What the task asks | Write out word for word the lines from the one holding "white plate A6:A7" through the end of the data, and only those lines. Pictures stay out.

Image sets with object changes:

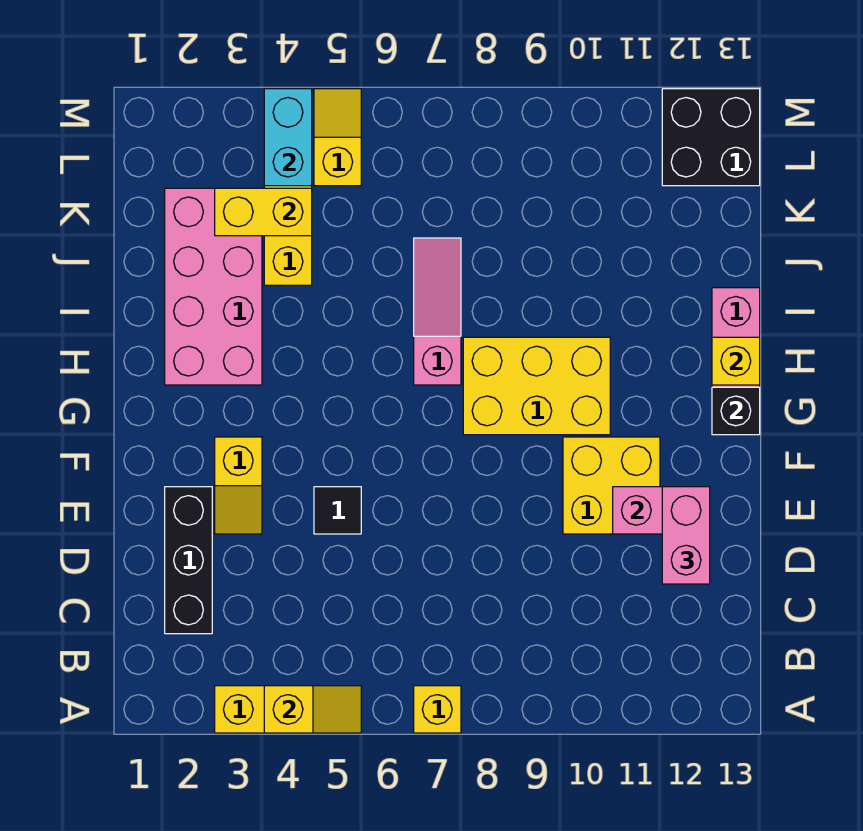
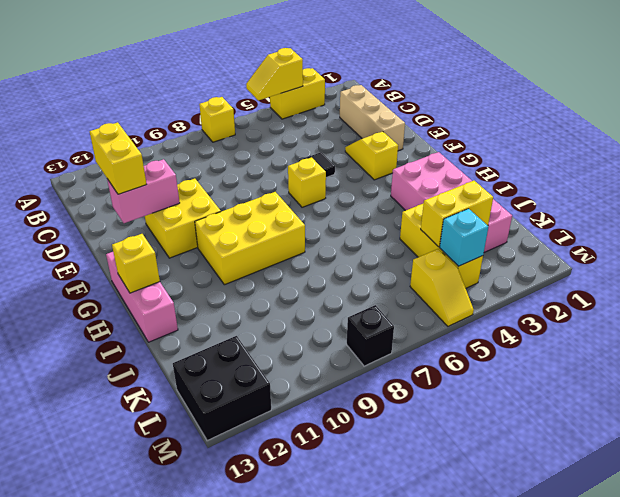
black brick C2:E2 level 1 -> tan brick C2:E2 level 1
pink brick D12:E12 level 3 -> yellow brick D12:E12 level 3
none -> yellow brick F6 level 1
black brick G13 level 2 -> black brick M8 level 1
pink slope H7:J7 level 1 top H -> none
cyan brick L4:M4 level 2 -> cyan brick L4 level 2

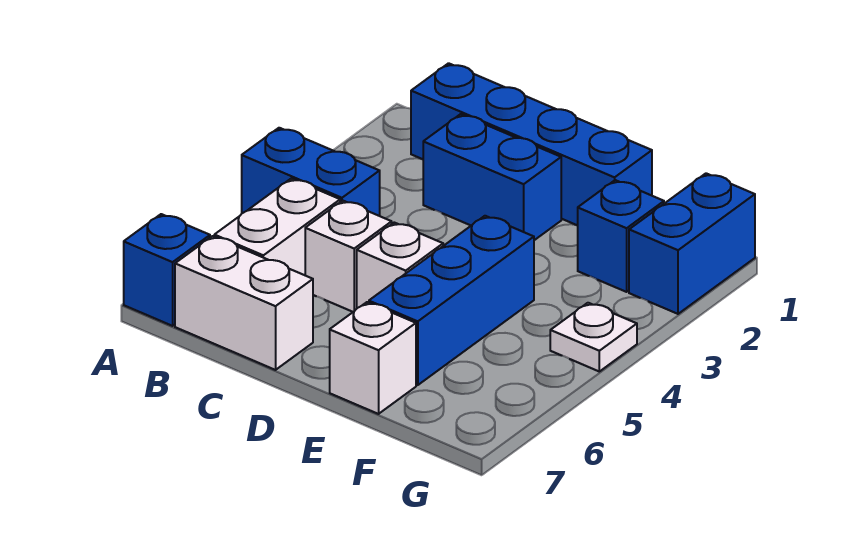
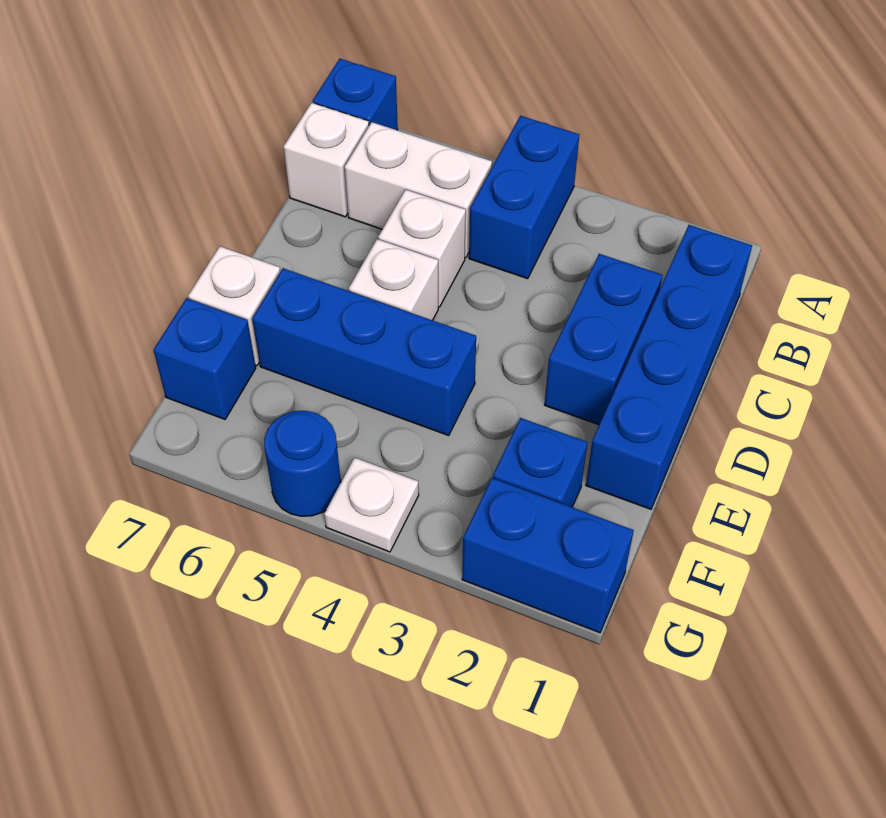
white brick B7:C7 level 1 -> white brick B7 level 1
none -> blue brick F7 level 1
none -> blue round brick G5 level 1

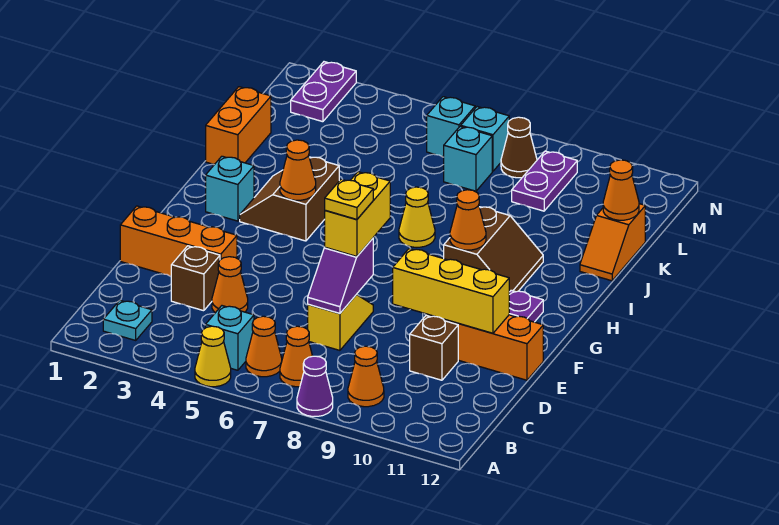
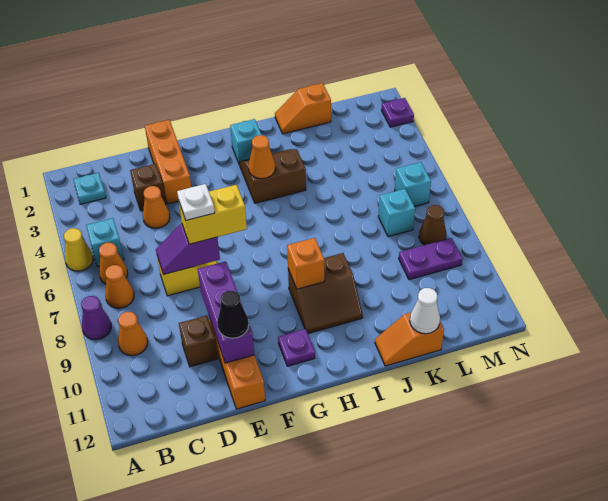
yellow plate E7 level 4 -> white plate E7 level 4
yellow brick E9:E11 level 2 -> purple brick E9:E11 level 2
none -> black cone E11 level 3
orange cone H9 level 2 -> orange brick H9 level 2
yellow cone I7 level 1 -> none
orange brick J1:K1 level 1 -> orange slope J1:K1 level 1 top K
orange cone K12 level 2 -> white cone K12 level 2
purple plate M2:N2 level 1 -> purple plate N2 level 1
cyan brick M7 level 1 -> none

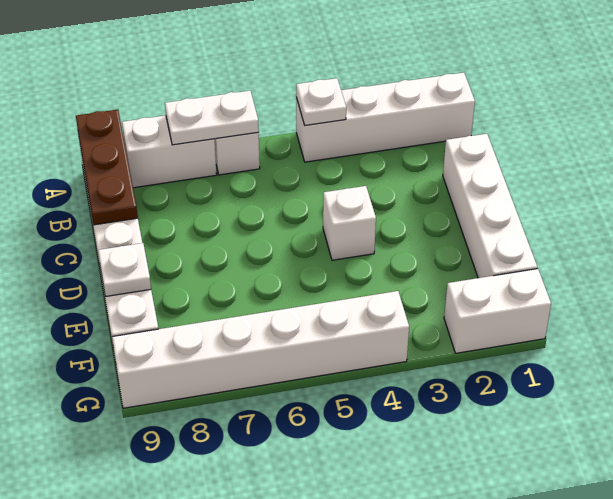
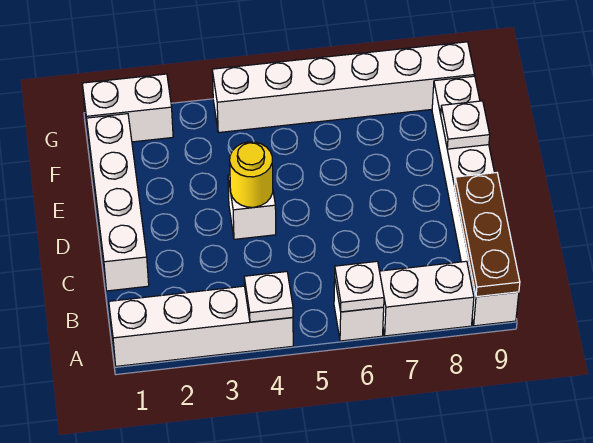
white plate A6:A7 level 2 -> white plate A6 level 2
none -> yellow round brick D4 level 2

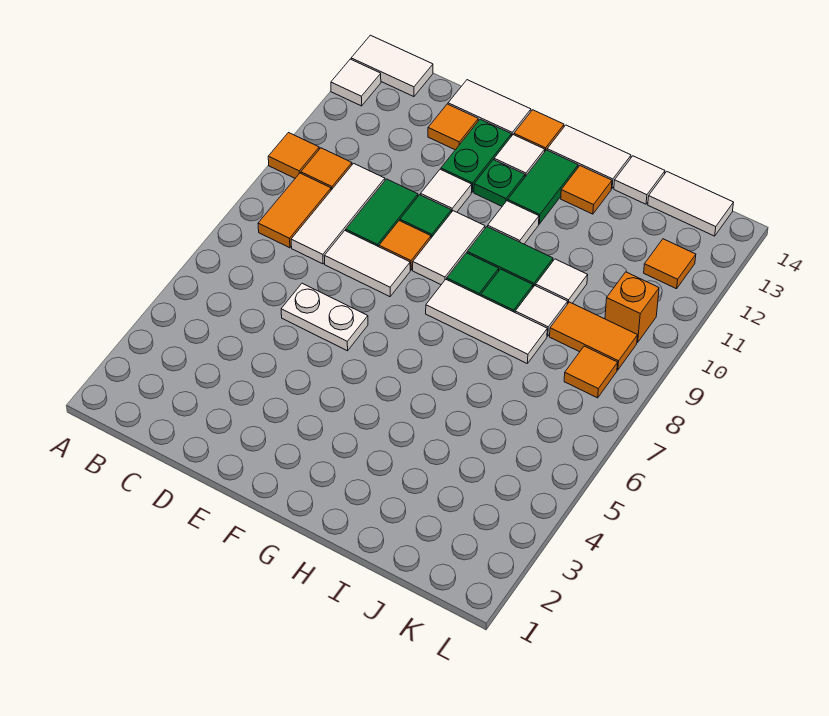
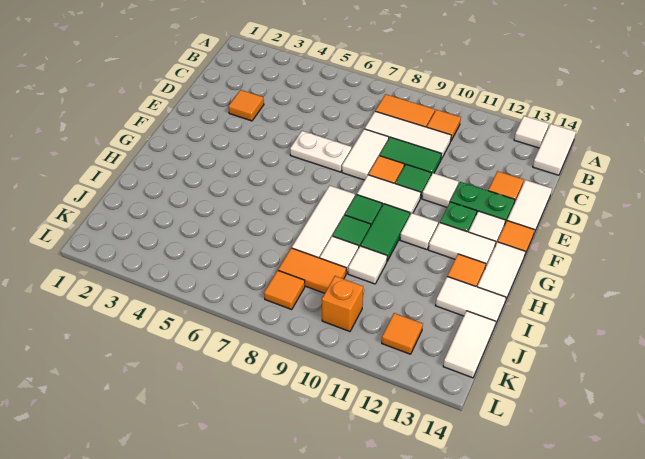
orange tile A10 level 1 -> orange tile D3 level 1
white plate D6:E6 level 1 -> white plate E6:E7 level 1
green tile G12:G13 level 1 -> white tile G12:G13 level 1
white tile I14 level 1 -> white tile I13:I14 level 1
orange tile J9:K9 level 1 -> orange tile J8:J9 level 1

Result for this exercise |
white plate A6:A7 level 2 -> white plate A6 level 2
none -> yellow round brick D4 level 2

orange tile A10 level 1 -> orange tile D3 level 1
white plate D6:E6 level 1 -> white plate E6:E7 level 1
green tile G12:G13 level 1 -> white tile G12:G13 level 1
white tile I14 level 1 -> white tile I13:I14 level 1
orange tile J9:K9 level 1 -> orange tile J8:J9 level 1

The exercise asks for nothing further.